Your instructions »
Wherever a picture appears, leave it out, and transcribe the rest of the records exactly.

=====

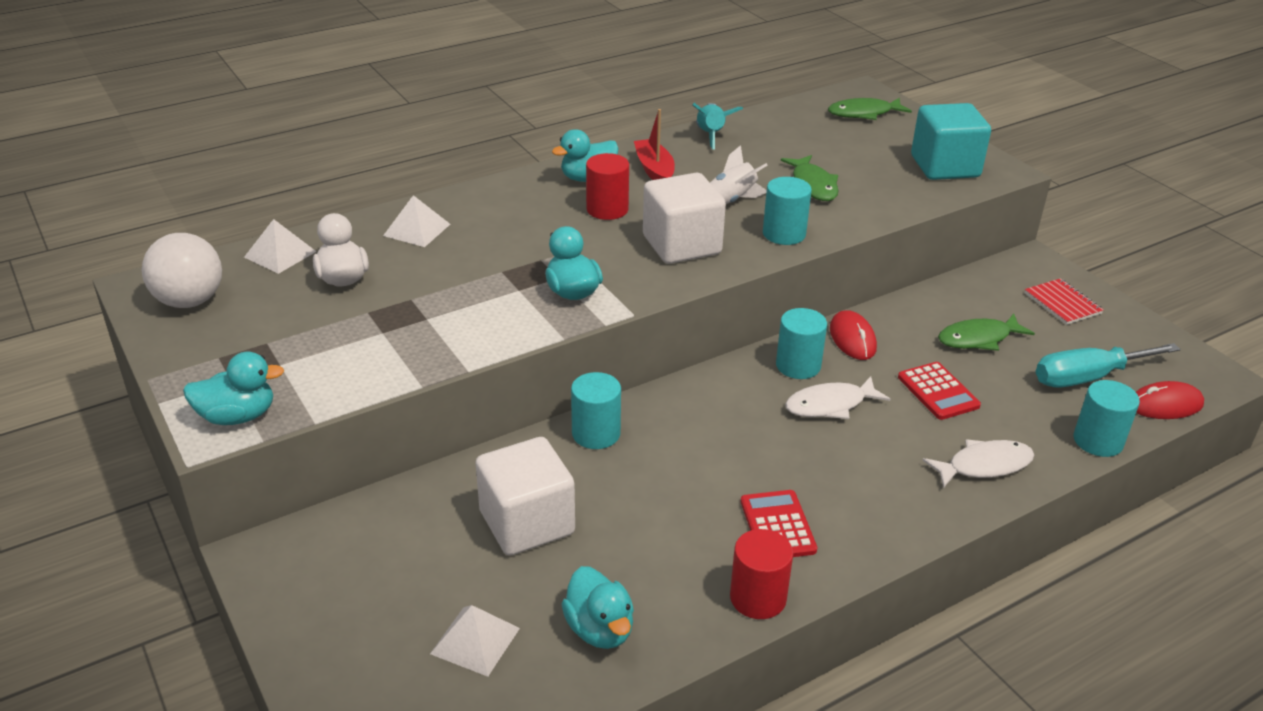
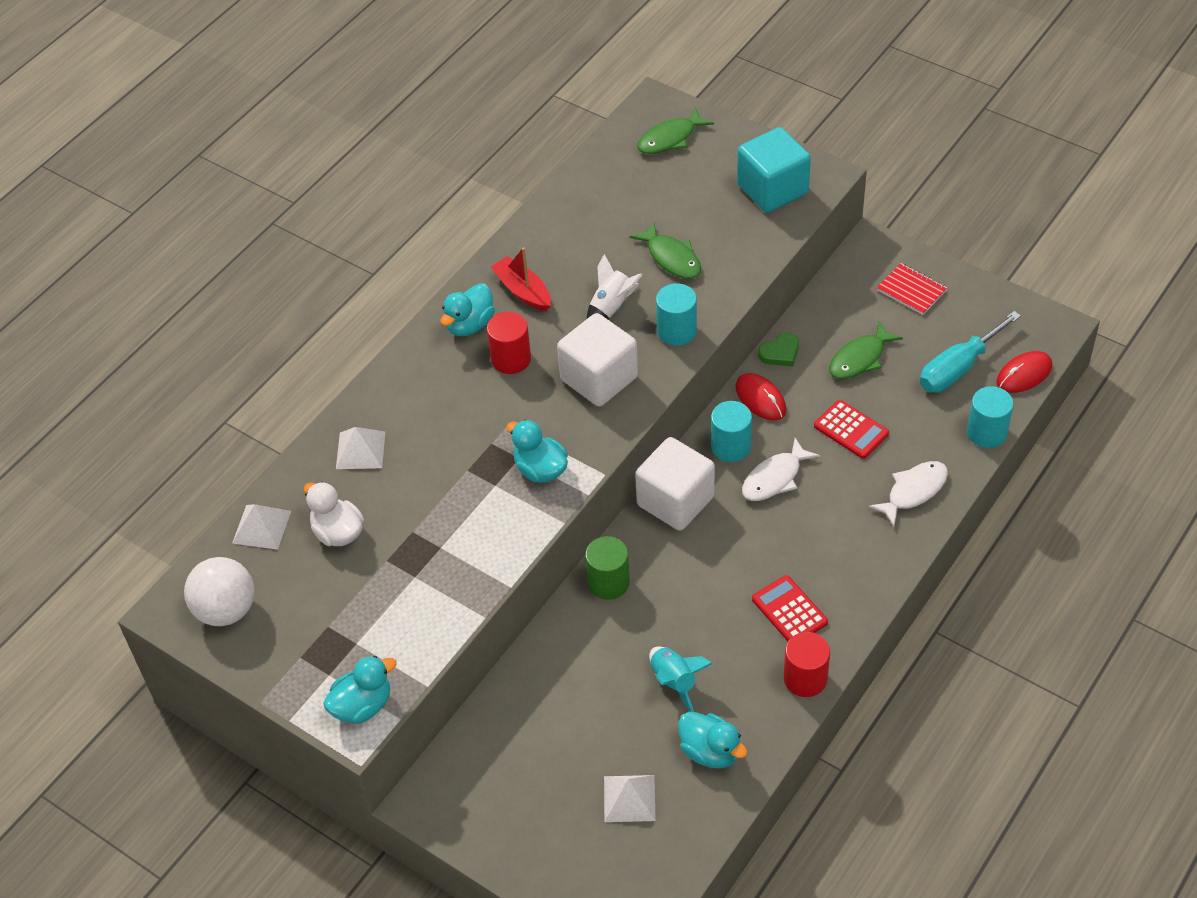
camera: 20 degrees left, 15 degrees up
(527, 523) = (605, 687): white cube -> white cube (675, 501)
(596, 433) = (608, 582): turquoise cylinder -> green cylinder
(711, 135) = (547, 223): turquoise rocket -> turquoise rocket (674, 681)
(894, 310) = (780, 353): none -> green heart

=====

Output »
camera: 20 degrees left, 15 degrees up
(527, 523) = (605, 687): white cube -> white cube (675, 501)
(596, 433) = (608, 582): turquoise cylinder -> green cylinder
(711, 135) = (547, 223): turquoise rocket -> turquoise rocket (674, 681)
(894, 310) = (780, 353): none -> green heart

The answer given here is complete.